(Supplied information)
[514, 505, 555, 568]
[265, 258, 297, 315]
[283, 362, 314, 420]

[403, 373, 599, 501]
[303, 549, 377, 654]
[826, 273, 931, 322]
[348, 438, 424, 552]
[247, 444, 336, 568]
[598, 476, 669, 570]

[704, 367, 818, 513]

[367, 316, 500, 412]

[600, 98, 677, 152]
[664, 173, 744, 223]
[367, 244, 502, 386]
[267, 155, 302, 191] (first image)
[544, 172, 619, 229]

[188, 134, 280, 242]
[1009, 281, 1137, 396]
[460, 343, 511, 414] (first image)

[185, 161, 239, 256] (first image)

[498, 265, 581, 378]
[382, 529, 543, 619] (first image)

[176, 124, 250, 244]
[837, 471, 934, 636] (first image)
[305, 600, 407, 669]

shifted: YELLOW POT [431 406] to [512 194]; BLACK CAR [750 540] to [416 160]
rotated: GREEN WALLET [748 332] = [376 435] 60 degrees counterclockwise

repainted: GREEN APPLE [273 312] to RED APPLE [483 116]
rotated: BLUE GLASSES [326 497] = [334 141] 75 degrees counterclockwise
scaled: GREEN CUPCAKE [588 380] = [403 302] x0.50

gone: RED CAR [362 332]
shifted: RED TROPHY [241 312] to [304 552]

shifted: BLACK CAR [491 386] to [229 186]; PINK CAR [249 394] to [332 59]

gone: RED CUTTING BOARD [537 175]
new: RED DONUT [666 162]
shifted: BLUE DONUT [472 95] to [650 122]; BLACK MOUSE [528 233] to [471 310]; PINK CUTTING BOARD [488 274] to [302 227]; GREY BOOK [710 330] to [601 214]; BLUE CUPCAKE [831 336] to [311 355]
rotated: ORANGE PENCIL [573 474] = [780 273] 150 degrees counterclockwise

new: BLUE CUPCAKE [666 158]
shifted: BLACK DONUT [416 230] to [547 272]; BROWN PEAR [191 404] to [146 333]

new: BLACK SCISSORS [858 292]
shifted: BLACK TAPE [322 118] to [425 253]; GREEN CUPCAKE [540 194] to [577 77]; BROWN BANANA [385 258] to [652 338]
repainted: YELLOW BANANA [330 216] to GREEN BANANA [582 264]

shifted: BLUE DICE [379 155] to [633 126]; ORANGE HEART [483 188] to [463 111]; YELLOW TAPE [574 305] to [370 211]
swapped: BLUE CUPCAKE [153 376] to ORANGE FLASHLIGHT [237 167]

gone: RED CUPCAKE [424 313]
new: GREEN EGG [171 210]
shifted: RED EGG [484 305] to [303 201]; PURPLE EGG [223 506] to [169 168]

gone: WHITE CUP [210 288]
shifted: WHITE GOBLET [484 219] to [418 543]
(End Supplied information)
### Task item
Search the records above for the word "image" and give the number of lines where it occurs, nothing else.

### Response
5